## PROVIDED RECORDS

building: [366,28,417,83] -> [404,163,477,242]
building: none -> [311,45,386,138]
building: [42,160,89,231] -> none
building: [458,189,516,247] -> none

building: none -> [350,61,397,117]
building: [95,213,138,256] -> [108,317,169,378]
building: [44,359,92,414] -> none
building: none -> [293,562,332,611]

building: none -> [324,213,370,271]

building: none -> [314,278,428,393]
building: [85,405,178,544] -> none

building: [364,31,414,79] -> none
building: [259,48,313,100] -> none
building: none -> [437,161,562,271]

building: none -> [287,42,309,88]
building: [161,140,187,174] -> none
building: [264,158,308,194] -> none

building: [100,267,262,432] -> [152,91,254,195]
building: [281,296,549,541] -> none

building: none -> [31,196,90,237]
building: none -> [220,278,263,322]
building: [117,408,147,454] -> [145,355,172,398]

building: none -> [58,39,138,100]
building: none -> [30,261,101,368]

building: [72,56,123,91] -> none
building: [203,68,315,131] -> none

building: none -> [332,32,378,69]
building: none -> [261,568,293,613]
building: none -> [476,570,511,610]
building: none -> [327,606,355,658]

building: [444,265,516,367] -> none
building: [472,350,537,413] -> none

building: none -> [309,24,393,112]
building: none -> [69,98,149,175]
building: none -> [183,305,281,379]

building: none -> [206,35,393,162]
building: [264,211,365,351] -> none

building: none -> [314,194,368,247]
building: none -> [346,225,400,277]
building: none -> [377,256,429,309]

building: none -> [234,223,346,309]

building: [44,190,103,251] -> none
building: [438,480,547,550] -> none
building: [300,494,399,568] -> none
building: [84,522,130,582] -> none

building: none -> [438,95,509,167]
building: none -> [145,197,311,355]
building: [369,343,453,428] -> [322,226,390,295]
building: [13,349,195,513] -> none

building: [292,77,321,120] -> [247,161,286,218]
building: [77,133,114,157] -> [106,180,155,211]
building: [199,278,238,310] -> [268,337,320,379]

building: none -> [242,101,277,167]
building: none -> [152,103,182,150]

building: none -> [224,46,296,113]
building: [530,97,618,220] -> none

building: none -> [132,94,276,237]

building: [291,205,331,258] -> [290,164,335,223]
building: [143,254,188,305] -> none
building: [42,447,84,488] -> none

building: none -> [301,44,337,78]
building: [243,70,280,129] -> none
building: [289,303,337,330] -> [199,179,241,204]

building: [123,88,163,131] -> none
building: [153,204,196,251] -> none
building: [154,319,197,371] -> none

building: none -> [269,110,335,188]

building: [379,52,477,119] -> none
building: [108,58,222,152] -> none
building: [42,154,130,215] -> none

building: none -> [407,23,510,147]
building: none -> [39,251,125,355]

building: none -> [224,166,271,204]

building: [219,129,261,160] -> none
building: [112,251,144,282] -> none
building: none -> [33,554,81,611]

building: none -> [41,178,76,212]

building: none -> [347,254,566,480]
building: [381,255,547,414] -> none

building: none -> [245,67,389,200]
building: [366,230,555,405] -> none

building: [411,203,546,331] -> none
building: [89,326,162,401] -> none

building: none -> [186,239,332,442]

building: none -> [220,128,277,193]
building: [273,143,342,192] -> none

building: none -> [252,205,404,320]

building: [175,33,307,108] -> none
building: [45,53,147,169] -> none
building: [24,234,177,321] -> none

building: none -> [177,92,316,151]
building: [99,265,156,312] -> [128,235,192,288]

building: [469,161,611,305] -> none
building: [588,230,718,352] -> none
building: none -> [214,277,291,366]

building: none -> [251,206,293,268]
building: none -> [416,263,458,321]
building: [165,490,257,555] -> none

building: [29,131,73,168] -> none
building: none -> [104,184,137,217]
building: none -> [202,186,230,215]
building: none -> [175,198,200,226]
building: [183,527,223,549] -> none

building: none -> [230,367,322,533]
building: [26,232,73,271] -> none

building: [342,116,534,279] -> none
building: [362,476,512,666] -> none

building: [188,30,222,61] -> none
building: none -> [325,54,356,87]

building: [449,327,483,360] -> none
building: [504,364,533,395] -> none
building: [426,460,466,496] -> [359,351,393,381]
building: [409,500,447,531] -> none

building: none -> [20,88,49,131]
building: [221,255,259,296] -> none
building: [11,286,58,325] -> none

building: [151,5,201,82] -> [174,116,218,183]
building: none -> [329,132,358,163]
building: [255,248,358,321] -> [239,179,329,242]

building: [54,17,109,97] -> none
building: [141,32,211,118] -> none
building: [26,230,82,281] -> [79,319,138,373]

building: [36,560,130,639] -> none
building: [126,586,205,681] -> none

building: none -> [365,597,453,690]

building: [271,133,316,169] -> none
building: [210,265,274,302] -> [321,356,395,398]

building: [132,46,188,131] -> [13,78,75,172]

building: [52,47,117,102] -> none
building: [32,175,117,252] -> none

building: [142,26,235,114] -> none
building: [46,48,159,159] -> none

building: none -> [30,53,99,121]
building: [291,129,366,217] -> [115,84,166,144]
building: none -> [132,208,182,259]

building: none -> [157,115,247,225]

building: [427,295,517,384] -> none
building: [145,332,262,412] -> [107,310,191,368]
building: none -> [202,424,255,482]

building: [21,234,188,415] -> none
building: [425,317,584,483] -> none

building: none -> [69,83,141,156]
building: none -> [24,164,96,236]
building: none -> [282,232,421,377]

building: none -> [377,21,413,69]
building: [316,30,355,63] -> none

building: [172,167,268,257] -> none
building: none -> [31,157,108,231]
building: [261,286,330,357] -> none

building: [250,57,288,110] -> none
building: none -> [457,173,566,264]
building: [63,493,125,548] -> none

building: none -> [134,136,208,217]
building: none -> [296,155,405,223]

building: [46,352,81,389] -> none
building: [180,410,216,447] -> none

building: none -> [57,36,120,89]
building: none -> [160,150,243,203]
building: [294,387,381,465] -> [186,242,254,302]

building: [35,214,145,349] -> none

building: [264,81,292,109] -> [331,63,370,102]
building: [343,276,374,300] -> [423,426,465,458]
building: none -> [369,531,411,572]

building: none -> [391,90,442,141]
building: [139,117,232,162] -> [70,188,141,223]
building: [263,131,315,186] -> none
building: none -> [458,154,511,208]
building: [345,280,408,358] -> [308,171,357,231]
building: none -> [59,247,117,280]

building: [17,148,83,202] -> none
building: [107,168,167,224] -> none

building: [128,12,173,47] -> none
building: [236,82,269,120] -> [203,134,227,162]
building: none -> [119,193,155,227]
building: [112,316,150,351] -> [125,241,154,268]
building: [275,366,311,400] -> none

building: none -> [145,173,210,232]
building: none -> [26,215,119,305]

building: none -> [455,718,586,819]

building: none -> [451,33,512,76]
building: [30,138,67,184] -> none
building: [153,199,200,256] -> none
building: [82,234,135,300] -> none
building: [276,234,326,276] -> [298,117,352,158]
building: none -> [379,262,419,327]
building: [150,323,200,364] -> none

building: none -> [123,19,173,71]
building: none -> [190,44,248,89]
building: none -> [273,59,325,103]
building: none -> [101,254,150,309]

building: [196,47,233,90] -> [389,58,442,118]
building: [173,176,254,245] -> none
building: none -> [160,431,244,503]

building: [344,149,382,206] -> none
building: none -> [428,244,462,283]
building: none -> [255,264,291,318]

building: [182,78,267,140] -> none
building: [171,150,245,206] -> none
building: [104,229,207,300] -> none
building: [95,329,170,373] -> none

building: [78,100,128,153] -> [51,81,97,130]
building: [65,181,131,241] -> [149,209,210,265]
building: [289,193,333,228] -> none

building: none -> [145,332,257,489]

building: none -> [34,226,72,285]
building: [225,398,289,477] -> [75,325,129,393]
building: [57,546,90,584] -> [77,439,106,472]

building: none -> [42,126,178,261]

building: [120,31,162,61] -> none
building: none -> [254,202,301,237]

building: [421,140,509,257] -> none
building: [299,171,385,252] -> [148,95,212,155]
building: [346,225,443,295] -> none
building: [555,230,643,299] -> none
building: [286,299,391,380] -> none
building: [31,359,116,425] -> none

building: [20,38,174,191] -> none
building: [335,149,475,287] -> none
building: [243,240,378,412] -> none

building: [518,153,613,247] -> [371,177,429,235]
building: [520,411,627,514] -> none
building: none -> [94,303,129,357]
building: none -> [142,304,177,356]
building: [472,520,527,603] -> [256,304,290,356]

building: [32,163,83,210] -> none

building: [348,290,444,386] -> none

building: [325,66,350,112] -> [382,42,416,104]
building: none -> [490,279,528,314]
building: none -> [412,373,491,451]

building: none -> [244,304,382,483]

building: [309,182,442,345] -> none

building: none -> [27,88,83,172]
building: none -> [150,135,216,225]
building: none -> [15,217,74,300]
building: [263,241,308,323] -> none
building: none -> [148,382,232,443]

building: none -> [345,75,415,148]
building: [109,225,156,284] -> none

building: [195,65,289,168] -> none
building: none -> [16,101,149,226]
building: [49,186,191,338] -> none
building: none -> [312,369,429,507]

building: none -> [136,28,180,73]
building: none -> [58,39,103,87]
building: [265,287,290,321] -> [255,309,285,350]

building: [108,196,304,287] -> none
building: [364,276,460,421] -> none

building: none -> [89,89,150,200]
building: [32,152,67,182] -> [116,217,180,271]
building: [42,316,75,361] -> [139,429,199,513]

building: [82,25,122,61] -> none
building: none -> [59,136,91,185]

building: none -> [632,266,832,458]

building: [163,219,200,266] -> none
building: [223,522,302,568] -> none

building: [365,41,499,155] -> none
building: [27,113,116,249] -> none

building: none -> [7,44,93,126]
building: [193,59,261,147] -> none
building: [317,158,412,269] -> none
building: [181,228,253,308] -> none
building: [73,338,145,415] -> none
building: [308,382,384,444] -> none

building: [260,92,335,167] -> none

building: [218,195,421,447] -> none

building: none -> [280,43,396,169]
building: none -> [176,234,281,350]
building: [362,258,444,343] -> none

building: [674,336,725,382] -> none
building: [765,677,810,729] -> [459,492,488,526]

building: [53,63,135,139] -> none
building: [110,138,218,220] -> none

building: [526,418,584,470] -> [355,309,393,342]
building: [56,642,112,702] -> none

## WHAT IS NEEDED
Exact duplication is required for the lines above, from the line that contains "building: [78,100,128,153] -> [51,81,97,130]" to the line that contains "building: [225,398,289,477] ->", inclusive; omit all others.

## FINAL ANSWER
building: [78,100,128,153] -> [51,81,97,130]
building: [65,181,131,241] -> [149,209,210,265]
building: [289,193,333,228] -> none

building: none -> [145,332,257,489]

building: none -> [34,226,72,285]
building: [225,398,289,477] -> [75,325,129,393]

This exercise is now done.